++++ Records supplied

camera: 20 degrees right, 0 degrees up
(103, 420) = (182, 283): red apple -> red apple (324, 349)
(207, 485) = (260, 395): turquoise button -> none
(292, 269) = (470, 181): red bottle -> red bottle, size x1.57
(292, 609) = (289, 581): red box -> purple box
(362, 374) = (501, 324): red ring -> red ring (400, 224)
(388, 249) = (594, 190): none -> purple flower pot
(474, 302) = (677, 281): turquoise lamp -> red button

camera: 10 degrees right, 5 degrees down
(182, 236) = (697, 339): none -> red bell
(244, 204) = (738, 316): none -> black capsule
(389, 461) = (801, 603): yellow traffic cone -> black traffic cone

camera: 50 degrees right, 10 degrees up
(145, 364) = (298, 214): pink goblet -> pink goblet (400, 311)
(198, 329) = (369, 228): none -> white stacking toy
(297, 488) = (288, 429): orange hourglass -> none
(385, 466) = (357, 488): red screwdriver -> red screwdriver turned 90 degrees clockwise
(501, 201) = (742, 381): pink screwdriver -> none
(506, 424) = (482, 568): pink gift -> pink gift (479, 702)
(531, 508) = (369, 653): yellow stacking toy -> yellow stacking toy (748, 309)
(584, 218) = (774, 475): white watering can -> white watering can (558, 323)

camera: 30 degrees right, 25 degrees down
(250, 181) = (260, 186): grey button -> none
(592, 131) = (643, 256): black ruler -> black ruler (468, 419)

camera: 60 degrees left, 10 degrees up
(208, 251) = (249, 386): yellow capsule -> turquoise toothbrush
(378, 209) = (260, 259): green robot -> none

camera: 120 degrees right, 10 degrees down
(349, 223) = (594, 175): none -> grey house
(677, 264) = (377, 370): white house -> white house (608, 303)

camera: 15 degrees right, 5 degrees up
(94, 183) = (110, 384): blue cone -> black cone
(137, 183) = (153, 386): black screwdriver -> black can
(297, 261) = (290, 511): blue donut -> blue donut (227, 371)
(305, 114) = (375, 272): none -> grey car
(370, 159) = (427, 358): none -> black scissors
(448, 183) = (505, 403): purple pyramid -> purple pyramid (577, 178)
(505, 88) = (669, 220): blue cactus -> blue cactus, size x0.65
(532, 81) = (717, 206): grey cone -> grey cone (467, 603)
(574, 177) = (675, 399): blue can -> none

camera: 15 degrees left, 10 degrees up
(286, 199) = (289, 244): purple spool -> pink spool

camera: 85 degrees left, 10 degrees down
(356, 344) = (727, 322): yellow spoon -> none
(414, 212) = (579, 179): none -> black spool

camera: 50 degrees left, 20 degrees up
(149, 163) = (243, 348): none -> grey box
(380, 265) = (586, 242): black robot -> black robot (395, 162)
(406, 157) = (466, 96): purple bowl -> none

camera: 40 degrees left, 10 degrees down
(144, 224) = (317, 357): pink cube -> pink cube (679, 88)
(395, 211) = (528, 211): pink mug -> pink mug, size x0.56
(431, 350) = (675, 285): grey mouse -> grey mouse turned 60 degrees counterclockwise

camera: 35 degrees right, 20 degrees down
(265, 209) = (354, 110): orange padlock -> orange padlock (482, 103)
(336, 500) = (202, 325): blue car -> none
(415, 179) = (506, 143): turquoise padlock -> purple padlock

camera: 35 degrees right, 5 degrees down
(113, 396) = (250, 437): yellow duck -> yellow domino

++++++++

**What the task asks:** Each line from the one containing "(144, 224) = (317, 357): pink" through the final line of the records must be repeated exactly, with no line added or dropped.

**Your response:**
(144, 224) = (317, 357): pink cube -> pink cube (679, 88)
(395, 211) = (528, 211): pink mug -> pink mug, size x0.56
(431, 350) = (675, 285): grey mouse -> grey mouse turned 60 degrees counterclockwise

camera: 35 degrees right, 20 degrees down
(265, 209) = (354, 110): orange padlock -> orange padlock (482, 103)
(336, 500) = (202, 325): blue car -> none
(415, 179) = (506, 143): turquoise padlock -> purple padlock

camera: 35 degrees right, 5 degrees down
(113, 396) = (250, 437): yellow duck -> yellow domino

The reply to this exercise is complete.